┌──

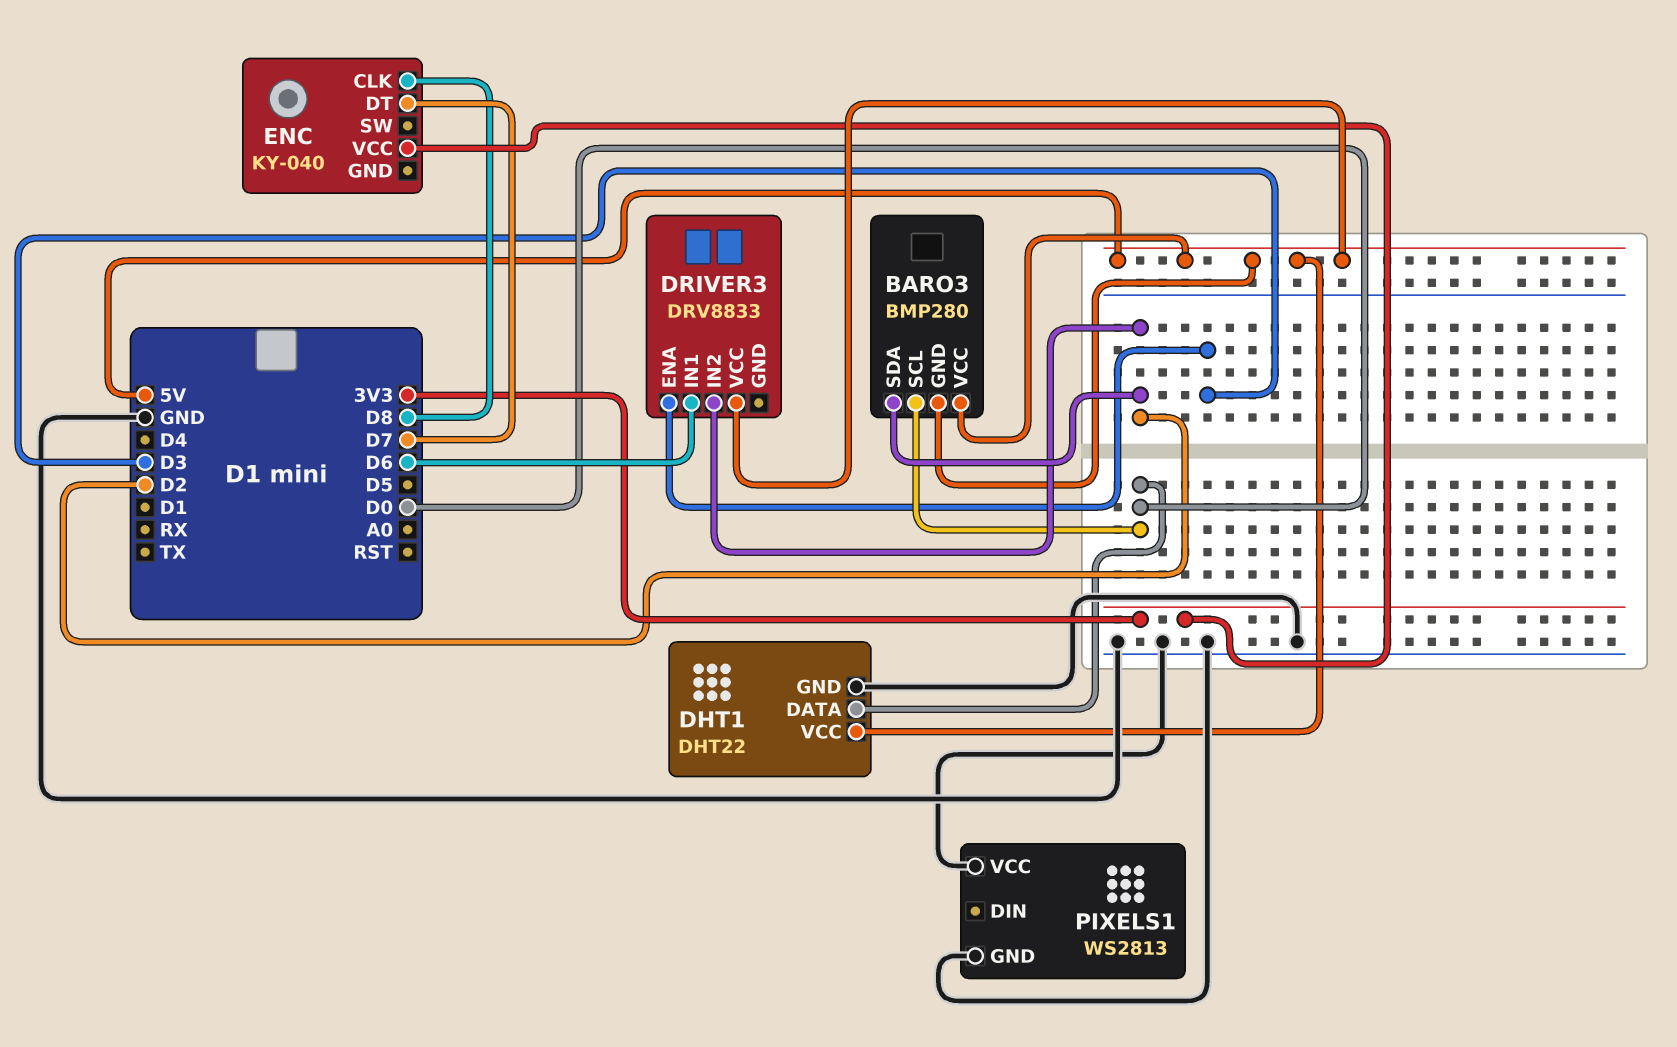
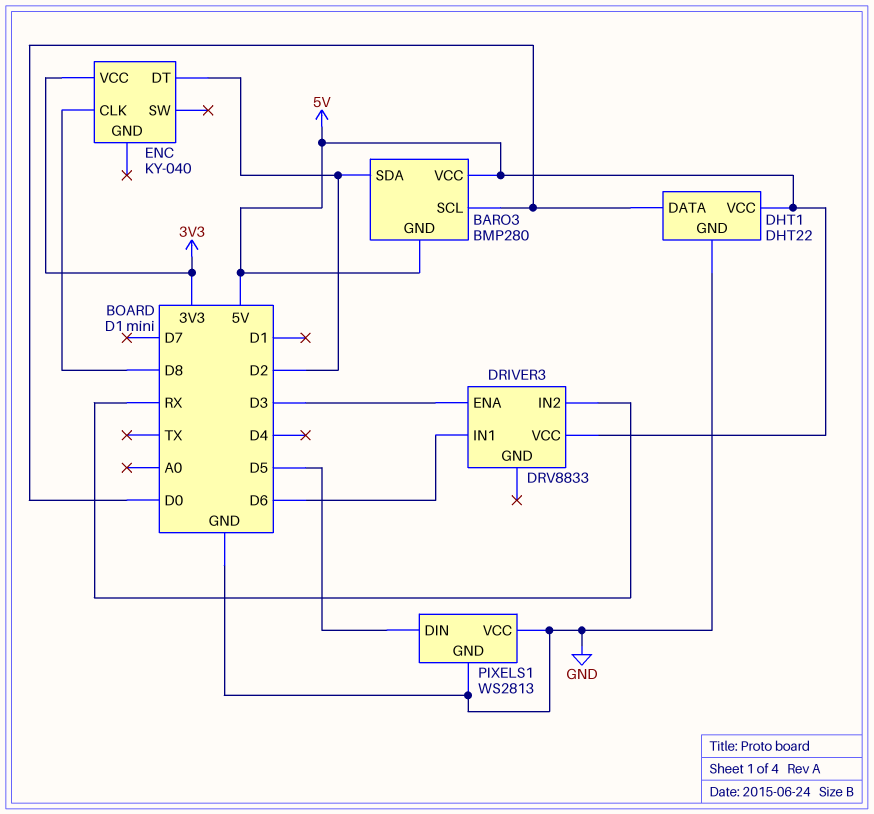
DRIVER3 pin IN2: D2 -> RX
ENC pin DT: D7 -> D2
PIXELS1 pin DIN: none -> D5

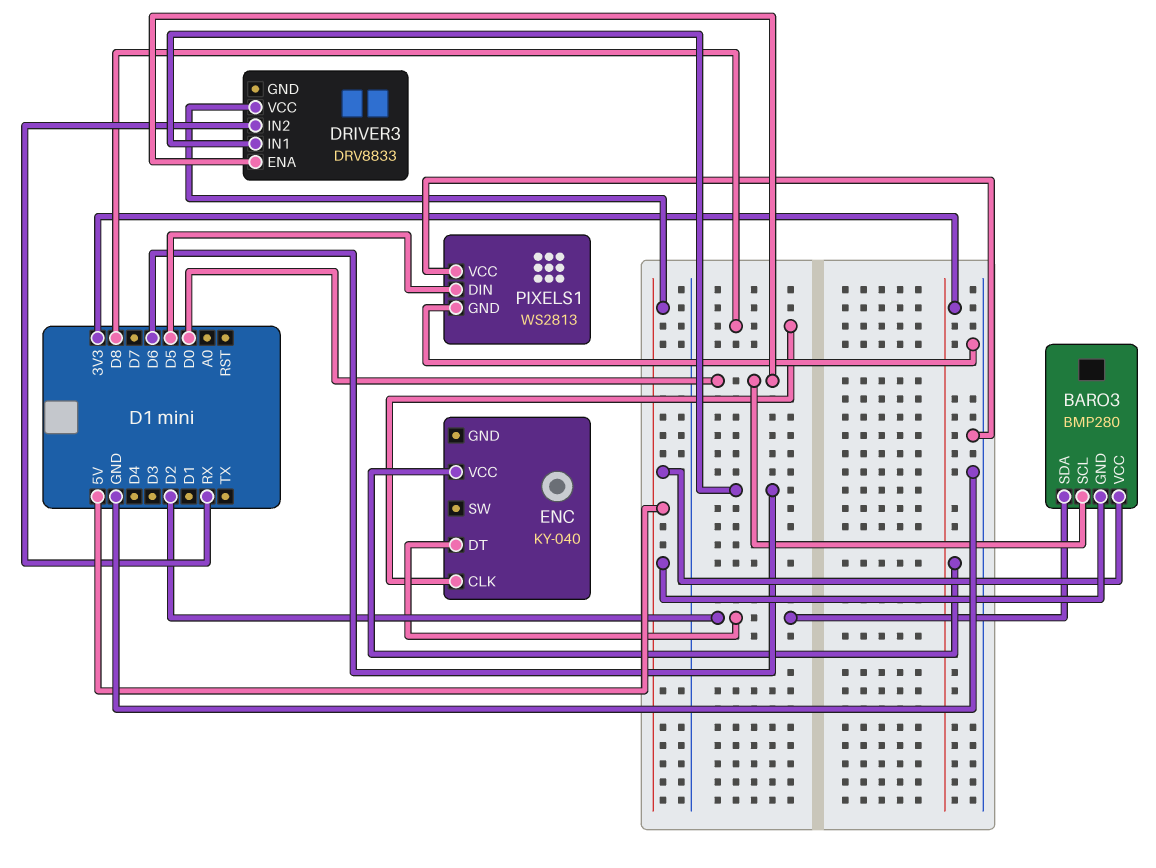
DHT1: DHT22 -> none
DHT1 pin DATA: D0 -> none
DHT1 pin GND: GND -> none
DHT1 pin VCC: 5V -> none
DRIVER3 pin ENA: D3 -> D0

└──

**YOUR TASK**:
A verbatim copy of the listing is required, with all pictures left out.

**EXERCISE OUTPUT**:
DRIVER3 pin IN2: D2 -> RX
ENC pin DT: D7 -> D2
PIXELS1 pin DIN: none -> D5

DHT1: DHT22 -> none
DHT1 pin DATA: D0 -> none
DHT1 pin GND: GND -> none
DHT1 pin VCC: 5V -> none
DRIVER3 pin ENA: D3 -> D0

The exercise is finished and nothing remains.